[Input data Boundary: Start]
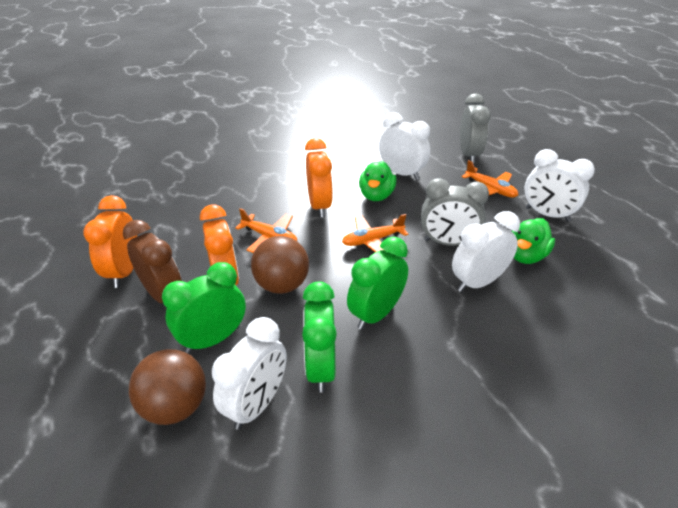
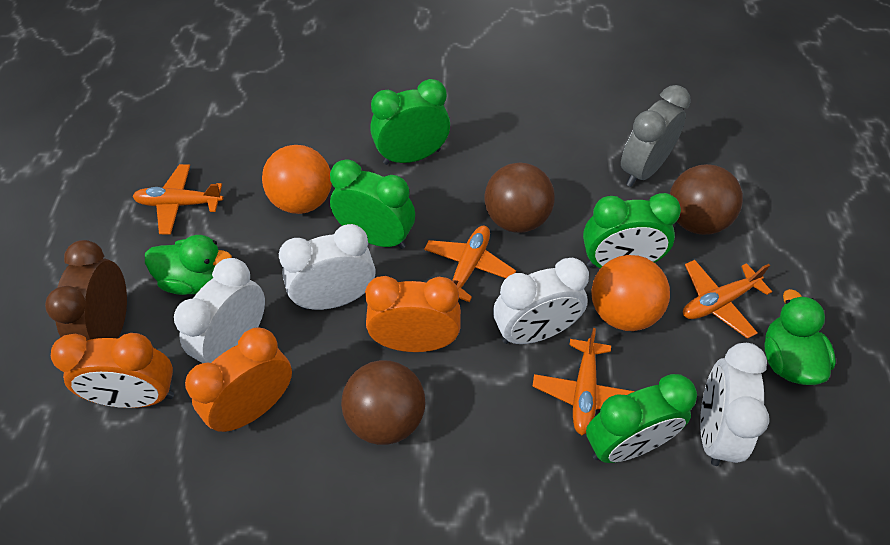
brown ball: 2 -> 3
green clock: 3 -> 4
grey clock: 2 -> 1
orange ball: 0 -> 2
orange plane: 3 -> 4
[Input data Boundary: End]
Transcribe the whole listing above exactly and leave out the pictures.

brown ball: 2 -> 3
green clock: 3 -> 4
grey clock: 2 -> 1
orange ball: 0 -> 2
orange plane: 3 -> 4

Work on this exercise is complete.